• **What is required**:
Exactly reproduce the lines from the line bearing "none -> brown 1x3 slope [367,314,491,396]" through the end of the listing, inclusive of both; pictures are to be omitted.

• **Material for this exercise**:
..............................

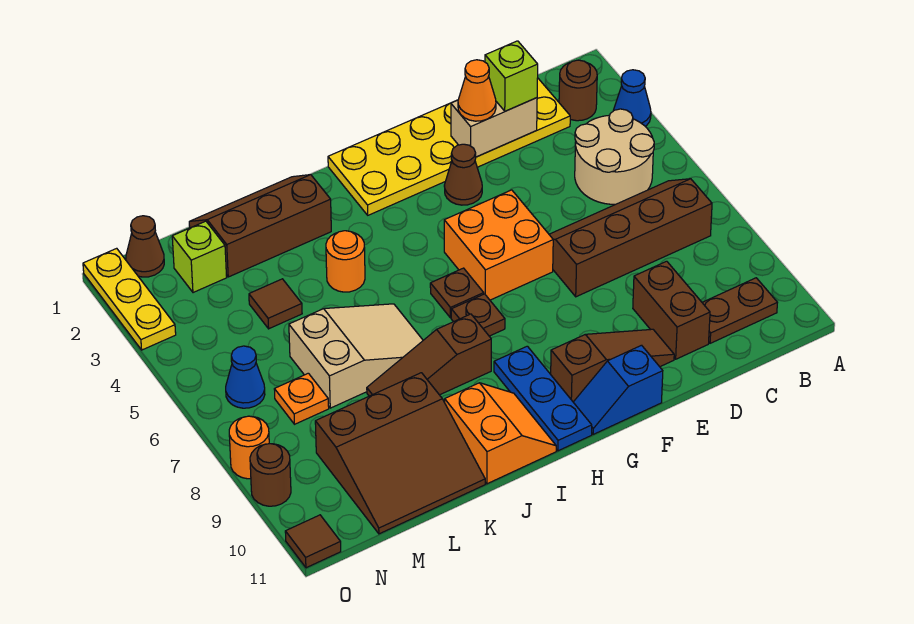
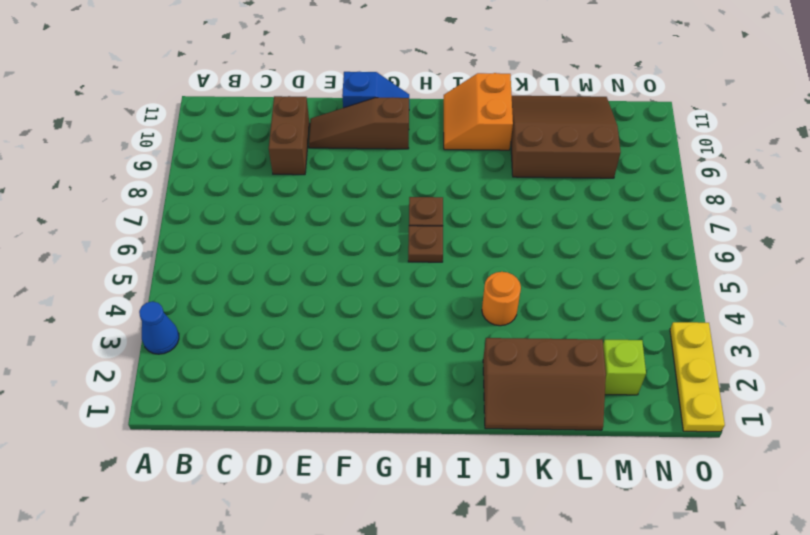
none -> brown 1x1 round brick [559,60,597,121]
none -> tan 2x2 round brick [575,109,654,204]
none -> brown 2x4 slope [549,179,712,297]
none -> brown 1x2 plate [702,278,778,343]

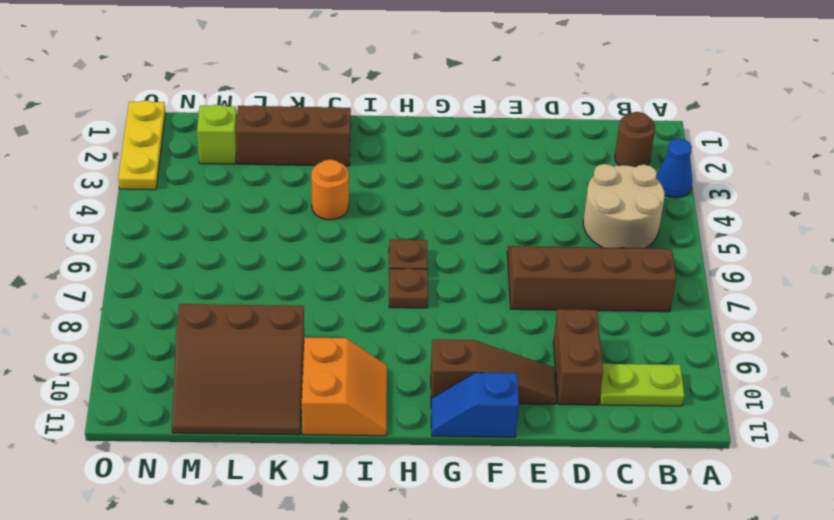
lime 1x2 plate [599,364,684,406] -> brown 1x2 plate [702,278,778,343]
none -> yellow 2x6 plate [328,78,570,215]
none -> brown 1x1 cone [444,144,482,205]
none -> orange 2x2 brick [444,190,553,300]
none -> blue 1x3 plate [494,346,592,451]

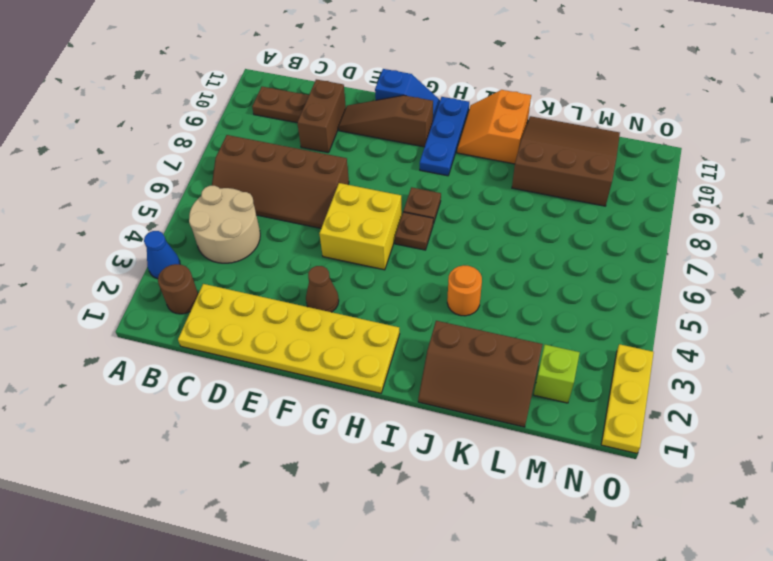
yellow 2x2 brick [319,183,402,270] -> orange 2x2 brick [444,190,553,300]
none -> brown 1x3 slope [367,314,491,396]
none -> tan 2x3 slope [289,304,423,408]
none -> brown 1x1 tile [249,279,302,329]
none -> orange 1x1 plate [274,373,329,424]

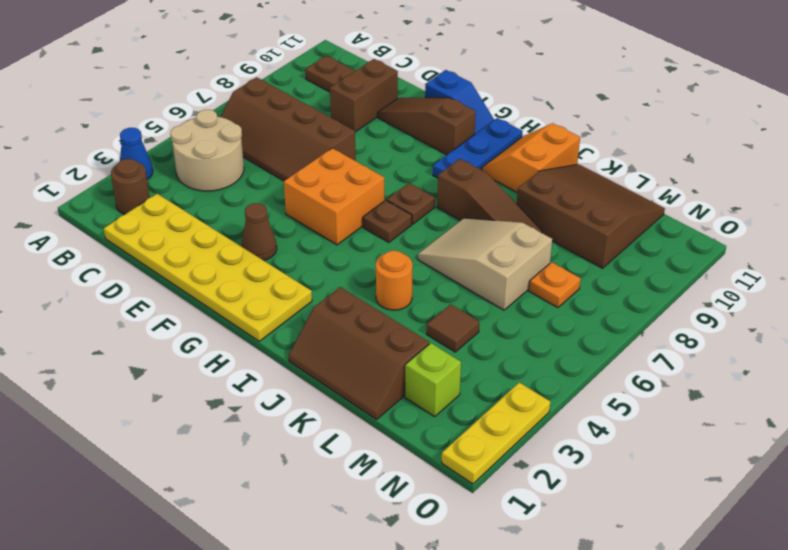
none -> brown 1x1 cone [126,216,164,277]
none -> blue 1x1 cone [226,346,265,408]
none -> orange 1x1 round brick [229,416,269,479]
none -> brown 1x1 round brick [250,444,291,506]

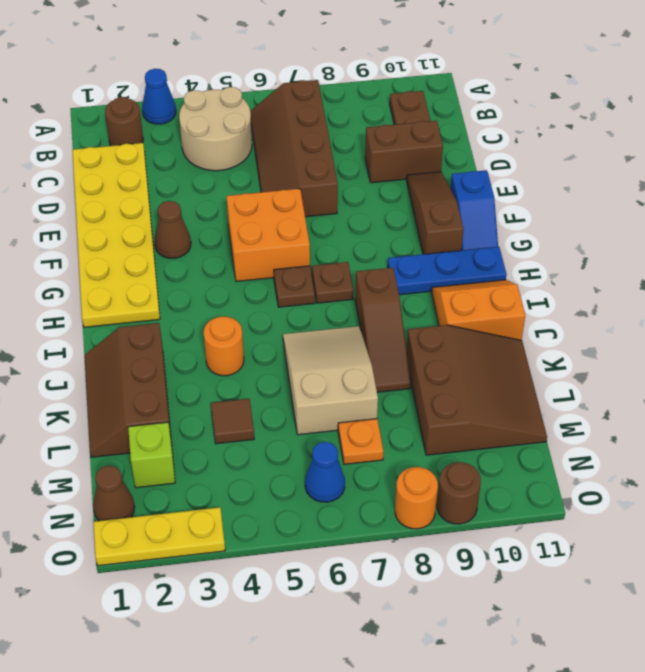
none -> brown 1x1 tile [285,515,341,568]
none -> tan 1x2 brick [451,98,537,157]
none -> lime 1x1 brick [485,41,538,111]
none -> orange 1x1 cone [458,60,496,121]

..............................

• **Answer for this exercise**:
none -> brown 1x3 slope [367,314,491,396]
none -> tan 2x3 slope [289,304,423,408]
none -> brown 1x1 tile [249,279,302,329]
none -> orange 1x1 plate [274,373,329,424]

none -> brown 1x1 cone [126,216,164,277]
none -> blue 1x1 cone [226,346,265,408]
none -> orange 1x1 round brick [229,416,269,479]
none -> brown 1x1 round brick [250,444,291,506]

none -> brown 1x1 tile [285,515,341,568]
none -> tan 1x2 brick [451,98,537,157]
none -> lime 1x1 brick [485,41,538,111]
none -> orange 1x1 cone [458,60,496,121]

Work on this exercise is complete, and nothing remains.